◆ What you are asked to do ◆
Examine the data below and state how many lines contain "pink", offering no other words.

◆ Exercise data ◆
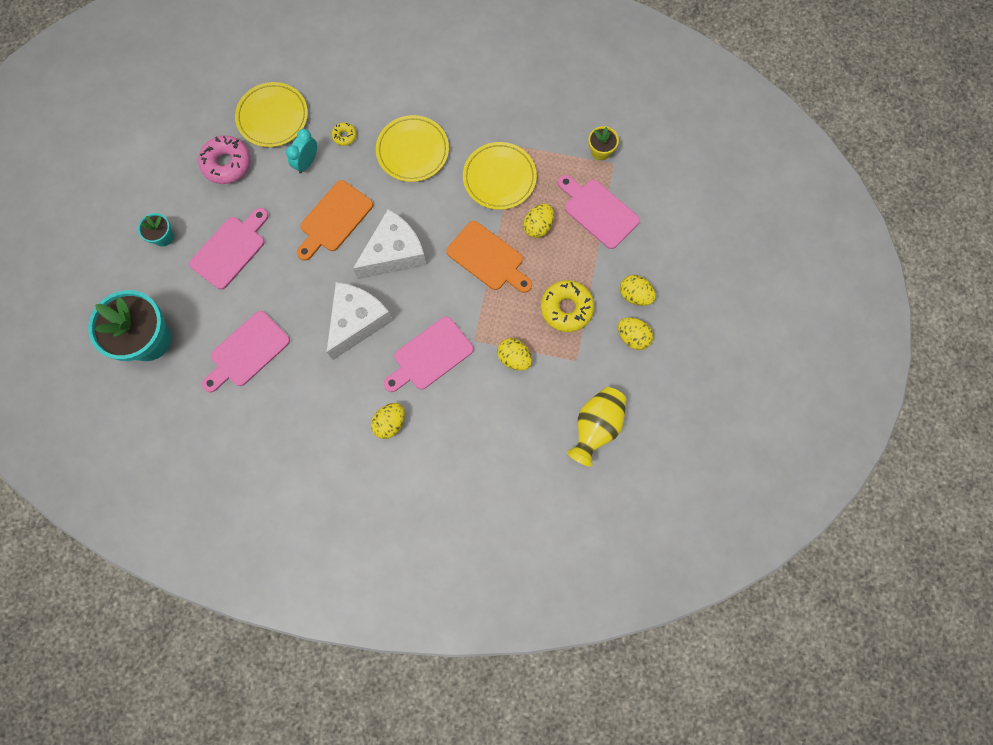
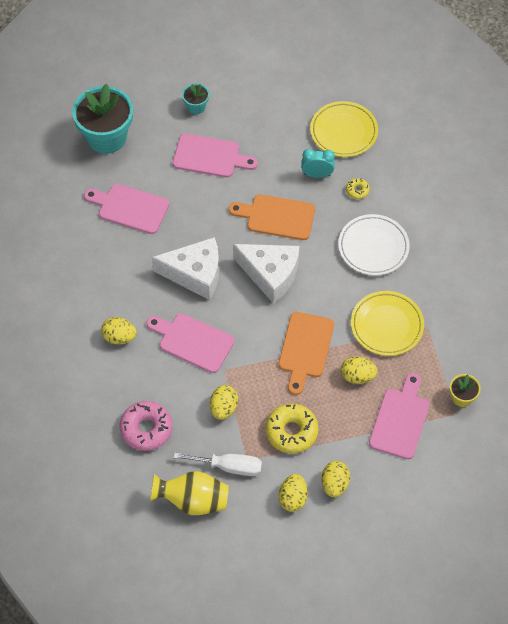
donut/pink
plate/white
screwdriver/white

---

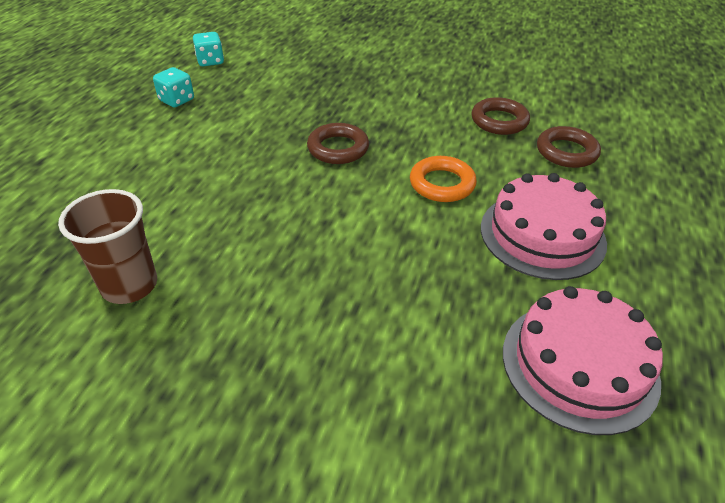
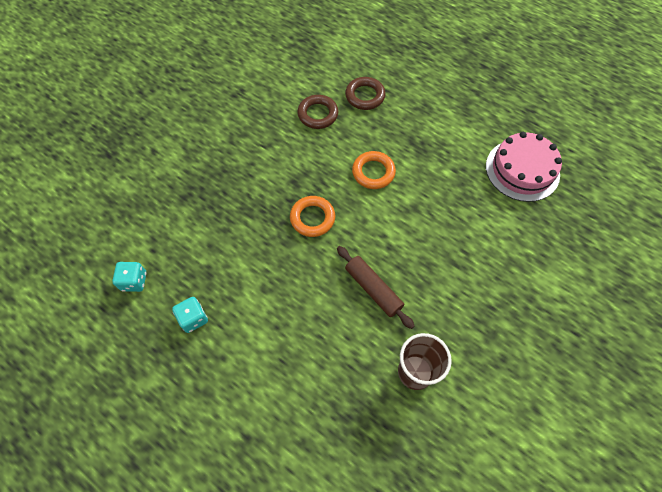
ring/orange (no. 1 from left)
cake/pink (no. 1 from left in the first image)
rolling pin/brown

◆ Answer space ◆
2